WRITTEN TASK: Only certain lines below are wanted: those starting at the line containing "building: [281,441,430,561] -> none" and ending at the line containing "building: [270,58,396,178] -> none", both included, each retyped exactly.

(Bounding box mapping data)
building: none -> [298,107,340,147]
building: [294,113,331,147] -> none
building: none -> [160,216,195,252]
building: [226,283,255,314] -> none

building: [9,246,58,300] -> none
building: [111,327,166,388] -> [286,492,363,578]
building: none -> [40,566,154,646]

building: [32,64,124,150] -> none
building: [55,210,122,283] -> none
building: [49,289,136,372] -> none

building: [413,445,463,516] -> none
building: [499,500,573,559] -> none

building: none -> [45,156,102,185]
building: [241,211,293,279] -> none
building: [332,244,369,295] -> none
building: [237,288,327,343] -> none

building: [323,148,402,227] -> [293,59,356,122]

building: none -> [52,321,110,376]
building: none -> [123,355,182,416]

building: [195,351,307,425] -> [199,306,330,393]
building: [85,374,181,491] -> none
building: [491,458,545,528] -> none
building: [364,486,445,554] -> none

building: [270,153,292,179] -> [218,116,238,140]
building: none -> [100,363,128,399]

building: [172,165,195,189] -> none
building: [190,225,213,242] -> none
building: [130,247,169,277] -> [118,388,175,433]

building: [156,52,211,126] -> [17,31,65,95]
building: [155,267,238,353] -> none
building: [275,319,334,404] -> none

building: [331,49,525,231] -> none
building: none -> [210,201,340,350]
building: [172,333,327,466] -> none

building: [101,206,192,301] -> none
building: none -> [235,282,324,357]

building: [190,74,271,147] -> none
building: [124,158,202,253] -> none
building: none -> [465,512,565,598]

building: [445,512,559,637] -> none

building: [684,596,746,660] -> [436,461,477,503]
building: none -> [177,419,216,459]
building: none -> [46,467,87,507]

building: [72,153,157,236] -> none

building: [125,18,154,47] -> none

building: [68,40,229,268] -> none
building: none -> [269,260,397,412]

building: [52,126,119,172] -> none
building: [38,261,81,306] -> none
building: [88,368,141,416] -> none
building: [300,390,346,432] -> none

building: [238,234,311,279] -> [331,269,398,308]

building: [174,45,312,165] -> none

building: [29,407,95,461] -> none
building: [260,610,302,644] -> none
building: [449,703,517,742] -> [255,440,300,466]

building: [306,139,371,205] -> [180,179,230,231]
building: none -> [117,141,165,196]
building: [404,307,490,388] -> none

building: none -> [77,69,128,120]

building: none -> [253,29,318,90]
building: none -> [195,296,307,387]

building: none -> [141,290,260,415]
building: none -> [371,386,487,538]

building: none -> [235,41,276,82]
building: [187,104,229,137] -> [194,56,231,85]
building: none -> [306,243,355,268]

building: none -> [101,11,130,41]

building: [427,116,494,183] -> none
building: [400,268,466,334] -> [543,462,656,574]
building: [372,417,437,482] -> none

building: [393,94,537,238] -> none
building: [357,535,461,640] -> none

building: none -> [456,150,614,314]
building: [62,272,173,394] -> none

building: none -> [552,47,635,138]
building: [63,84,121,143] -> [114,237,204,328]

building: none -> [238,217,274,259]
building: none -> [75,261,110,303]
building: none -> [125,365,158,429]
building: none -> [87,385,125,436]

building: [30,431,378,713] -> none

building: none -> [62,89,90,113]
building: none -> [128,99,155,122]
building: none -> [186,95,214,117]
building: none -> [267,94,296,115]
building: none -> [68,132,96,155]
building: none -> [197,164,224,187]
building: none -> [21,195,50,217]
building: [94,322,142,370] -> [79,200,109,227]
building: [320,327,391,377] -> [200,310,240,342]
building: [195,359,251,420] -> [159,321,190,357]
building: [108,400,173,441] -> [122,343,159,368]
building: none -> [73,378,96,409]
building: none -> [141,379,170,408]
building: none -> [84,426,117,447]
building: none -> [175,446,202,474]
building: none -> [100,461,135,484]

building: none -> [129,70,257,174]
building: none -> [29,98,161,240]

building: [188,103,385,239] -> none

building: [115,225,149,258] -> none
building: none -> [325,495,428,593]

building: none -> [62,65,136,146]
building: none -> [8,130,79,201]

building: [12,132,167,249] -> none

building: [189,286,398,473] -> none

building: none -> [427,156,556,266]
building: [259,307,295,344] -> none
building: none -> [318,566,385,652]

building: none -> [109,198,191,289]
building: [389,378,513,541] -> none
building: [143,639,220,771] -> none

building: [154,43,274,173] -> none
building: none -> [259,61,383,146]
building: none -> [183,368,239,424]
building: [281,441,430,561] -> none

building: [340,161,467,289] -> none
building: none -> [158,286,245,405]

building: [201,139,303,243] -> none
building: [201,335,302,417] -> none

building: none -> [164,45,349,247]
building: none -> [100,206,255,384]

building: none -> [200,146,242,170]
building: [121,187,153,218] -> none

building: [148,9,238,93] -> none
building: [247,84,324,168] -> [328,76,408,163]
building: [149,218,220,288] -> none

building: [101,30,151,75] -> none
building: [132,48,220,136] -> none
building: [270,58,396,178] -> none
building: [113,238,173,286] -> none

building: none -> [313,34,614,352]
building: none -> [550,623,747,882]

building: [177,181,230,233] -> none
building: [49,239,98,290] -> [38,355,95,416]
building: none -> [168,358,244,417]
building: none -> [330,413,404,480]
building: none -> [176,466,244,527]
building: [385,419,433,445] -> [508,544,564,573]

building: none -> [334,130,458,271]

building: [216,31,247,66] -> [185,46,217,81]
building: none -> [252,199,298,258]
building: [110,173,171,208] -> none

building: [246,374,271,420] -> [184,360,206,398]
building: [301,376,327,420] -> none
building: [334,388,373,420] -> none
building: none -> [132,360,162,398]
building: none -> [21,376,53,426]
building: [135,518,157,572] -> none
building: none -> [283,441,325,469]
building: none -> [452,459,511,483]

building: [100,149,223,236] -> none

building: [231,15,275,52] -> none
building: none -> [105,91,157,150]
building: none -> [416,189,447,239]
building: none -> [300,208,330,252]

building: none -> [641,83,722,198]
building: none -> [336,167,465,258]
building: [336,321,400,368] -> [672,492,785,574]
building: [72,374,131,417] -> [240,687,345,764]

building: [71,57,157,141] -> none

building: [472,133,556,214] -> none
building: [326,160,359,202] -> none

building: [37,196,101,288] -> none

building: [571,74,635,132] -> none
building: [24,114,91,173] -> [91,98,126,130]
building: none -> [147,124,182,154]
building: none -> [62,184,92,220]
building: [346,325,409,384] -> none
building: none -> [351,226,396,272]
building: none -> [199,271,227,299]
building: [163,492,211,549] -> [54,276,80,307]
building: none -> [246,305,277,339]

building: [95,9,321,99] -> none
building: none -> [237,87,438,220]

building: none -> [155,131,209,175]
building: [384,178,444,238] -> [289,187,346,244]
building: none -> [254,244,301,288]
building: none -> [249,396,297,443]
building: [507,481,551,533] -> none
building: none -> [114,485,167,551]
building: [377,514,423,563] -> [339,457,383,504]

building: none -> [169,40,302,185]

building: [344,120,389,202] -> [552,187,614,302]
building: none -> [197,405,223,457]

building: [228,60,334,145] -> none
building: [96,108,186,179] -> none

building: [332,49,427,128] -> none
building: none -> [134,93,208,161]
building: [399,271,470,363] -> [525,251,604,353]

EXERCISE SOLUTION:
building: [281,441,430,561] -> none

building: [340,161,467,289] -> none
building: none -> [158,286,245,405]

building: [201,139,303,243] -> none
building: [201,335,302,417] -> none

building: none -> [164,45,349,247]
building: none -> [100,206,255,384]

building: none -> [200,146,242,170]
building: [121,187,153,218] -> none

building: [148,9,238,93] -> none
building: [247,84,324,168] -> [328,76,408,163]
building: [149,218,220,288] -> none

building: [101,30,151,75] -> none
building: [132,48,220,136] -> none
building: [270,58,396,178] -> none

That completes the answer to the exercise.